→ How to complete this task: Copy out the lines of the material that include the string "turned".
──────────────────────────────
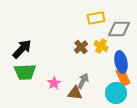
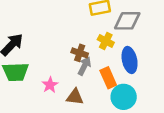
brown cross: (81, 47) -> (80, 53), moved, turned -32
orange rectangle: (123, 77) -> (108, 78), moved
gray arrow: (83, 81) -> (84, 66), moved

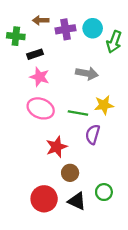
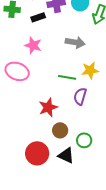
black rectangle: (35, 54) -> (38, 17), moved
pink ellipse: (41, 108) -> (17, 71), moved
green circle: (104, 192) -> (84, 140), moved

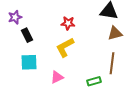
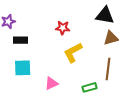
black rectangle: (27, 35) -> (21, 40), turned -64
yellow L-shape: (65, 47) -> (73, 52), moved

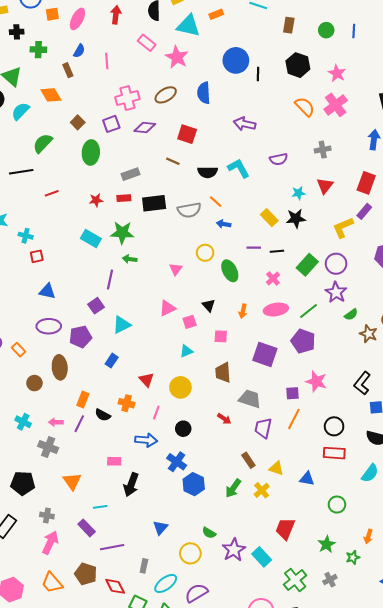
──────────────────────────────
→ Answer to this problem:
brown cross: (81, 47) -> (80, 53), moved, turned -32
black rectangle: (27, 35) -> (21, 40), turned -64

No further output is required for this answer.